— Brief —
Return the run of lines below that opens with the line containing "pos1: [924, 166]" and closes with the line containing "before: turquoise spray bottle", keeping each one exact.

— Excerpted records —

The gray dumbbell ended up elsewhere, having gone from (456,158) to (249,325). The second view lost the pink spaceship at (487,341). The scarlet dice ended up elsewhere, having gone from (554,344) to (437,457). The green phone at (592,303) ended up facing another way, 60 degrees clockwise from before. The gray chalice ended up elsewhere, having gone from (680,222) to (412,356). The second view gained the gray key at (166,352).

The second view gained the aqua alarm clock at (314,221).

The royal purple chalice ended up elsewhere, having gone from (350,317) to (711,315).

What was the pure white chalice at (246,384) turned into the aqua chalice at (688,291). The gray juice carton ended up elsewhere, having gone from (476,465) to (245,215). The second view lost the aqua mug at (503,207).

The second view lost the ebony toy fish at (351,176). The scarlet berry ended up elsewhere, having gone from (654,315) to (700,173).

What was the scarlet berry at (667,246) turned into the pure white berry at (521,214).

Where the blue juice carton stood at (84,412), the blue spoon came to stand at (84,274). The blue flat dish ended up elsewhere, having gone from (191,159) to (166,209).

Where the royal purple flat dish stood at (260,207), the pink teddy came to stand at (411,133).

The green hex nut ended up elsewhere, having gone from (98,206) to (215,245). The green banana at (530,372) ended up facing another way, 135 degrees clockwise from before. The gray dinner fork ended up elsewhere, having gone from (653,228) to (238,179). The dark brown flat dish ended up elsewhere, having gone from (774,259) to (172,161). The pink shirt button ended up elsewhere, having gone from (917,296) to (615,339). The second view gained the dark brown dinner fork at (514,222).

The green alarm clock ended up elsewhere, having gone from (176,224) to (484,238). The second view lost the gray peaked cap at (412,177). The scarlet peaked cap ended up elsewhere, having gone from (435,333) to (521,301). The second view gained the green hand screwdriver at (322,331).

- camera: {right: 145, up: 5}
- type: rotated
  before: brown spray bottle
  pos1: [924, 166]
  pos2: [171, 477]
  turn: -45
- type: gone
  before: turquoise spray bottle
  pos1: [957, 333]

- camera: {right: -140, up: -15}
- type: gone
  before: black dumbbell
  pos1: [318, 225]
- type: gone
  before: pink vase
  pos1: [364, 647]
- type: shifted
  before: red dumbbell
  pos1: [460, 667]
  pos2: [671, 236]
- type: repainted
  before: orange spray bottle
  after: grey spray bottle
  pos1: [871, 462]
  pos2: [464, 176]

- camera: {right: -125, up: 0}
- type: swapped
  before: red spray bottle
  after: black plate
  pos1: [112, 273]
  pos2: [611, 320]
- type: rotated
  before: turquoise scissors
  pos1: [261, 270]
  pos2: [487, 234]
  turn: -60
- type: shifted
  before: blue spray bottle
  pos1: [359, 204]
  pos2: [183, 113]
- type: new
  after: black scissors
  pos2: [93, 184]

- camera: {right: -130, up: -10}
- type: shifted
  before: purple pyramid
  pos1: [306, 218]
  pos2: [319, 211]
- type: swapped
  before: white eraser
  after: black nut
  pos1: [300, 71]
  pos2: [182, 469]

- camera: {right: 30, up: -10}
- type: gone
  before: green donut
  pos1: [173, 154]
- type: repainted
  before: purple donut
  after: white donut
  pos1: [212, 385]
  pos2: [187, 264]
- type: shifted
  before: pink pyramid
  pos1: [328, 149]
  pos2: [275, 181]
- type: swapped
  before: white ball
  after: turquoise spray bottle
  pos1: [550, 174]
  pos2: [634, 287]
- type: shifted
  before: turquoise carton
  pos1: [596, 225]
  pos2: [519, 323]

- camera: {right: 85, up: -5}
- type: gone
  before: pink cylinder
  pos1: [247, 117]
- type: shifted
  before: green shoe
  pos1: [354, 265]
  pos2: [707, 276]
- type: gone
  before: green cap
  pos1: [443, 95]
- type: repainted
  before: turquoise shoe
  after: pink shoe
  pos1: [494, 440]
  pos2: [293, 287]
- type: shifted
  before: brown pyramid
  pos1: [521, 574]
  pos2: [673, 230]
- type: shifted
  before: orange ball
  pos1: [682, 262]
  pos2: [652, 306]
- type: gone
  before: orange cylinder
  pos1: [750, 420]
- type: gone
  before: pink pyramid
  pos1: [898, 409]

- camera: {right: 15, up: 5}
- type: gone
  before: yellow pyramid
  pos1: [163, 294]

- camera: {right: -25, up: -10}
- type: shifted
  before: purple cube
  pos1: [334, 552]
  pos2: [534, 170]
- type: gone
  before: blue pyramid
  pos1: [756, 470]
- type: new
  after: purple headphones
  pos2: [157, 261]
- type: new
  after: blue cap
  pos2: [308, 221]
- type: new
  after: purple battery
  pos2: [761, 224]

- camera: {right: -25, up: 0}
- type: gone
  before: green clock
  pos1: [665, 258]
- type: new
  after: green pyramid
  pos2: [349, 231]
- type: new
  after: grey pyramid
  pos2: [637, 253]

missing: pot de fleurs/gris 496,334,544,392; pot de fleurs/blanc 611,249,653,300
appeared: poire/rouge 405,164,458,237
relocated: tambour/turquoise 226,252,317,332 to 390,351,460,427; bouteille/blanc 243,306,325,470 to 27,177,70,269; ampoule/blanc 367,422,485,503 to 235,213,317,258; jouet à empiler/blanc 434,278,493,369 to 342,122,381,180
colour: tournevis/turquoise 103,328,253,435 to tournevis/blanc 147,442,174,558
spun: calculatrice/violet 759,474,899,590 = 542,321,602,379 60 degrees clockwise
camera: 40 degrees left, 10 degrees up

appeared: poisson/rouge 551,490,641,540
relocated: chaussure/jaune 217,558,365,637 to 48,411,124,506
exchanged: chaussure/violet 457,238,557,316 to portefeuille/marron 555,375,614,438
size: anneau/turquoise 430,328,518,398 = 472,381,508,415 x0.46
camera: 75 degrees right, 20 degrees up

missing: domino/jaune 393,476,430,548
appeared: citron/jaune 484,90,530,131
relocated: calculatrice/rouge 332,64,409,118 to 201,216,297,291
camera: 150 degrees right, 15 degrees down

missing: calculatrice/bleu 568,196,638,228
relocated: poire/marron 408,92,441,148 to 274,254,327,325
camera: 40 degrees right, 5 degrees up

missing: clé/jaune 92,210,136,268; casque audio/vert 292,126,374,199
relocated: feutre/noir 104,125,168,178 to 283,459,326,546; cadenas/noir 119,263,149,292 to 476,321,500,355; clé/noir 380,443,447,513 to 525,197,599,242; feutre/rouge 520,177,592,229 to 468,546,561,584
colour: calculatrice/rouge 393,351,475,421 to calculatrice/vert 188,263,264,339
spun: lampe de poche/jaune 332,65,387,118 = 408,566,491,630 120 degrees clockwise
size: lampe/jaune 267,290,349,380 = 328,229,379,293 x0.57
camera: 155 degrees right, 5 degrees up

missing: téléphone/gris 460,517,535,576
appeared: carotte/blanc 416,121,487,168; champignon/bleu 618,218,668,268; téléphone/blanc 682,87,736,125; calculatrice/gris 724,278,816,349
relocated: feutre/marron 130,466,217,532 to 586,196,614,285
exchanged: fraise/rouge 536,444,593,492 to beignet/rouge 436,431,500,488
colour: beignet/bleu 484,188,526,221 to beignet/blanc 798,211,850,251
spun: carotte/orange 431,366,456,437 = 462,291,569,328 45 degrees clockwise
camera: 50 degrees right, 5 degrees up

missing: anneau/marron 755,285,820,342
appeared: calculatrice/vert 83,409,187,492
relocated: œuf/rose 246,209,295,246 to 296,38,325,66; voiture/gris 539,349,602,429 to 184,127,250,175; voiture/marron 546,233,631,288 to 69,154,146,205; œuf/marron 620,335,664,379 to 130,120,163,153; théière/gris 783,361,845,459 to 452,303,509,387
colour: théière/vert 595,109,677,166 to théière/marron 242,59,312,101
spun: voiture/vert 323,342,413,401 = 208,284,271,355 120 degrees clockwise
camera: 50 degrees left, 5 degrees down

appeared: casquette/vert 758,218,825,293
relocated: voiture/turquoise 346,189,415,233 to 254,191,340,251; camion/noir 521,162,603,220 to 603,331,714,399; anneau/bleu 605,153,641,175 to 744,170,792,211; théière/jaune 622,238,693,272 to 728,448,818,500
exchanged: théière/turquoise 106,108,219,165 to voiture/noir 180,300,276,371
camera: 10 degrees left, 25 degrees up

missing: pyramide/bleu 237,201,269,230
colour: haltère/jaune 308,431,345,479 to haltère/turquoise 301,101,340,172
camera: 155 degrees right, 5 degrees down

— Reply —
  pos1: [924, 166]
  pos2: [171, 477]
  turn: -45
- type: gone
  before: turquoise spray bottle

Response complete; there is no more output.